■ What the task asks ■
Please return every entry below exactly as written, without any of its pictures.
+++++
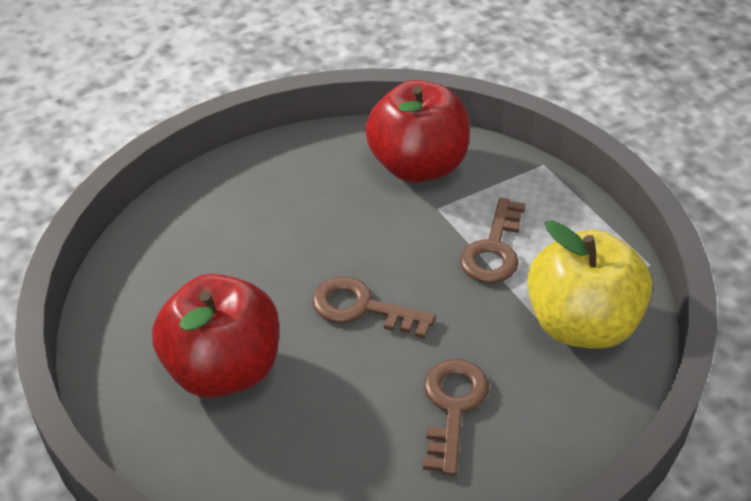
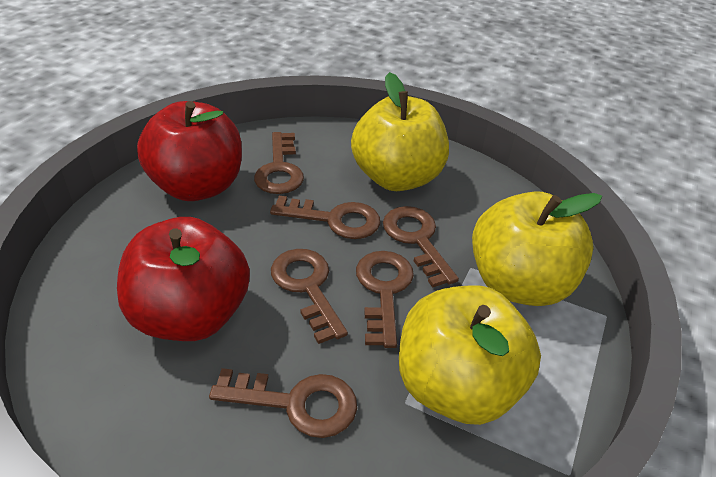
brown key: 3 -> 6
yellow apple: 1 -> 3

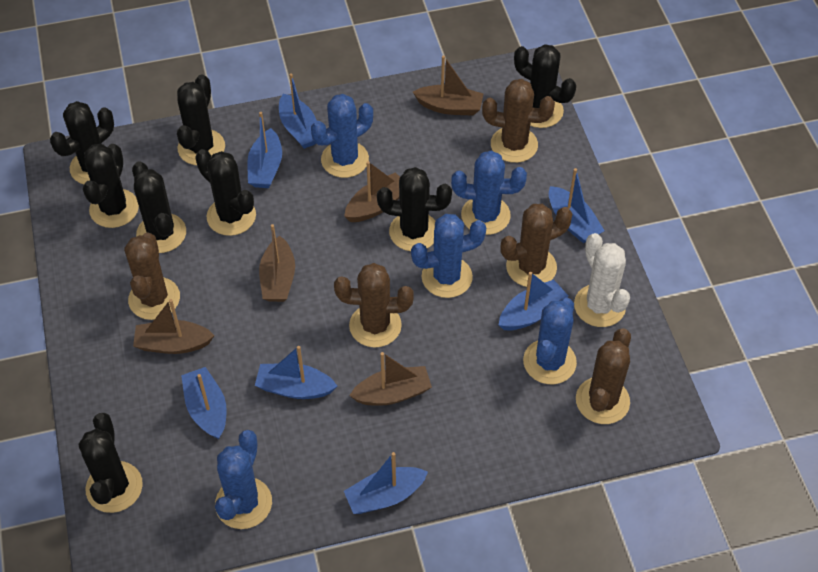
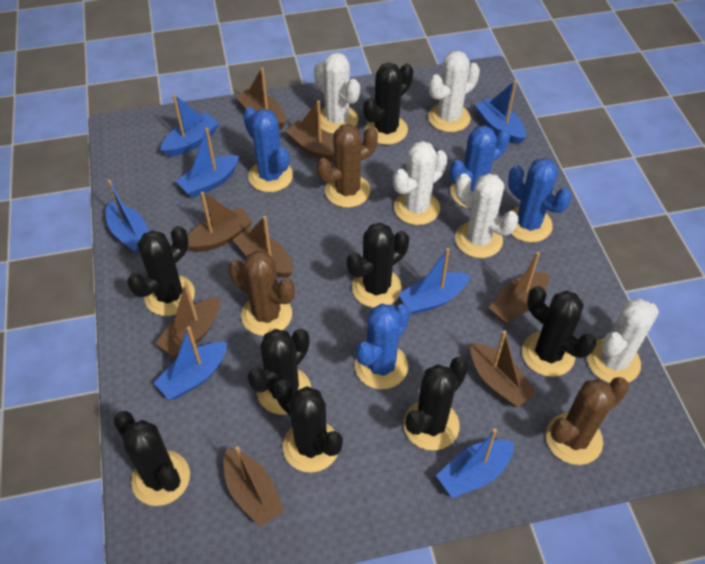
blue cactus: 5 -> 4
brown boat: 5 -> 8
brown cactus: 5 -> 3
white cactus: 1 -> 5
+++++
■ Task solution ■
brown key: 3 -> 6
yellow apple: 1 -> 3

blue cactus: 5 -> 4
brown boat: 5 -> 8
brown cactus: 5 -> 3
white cactus: 1 -> 5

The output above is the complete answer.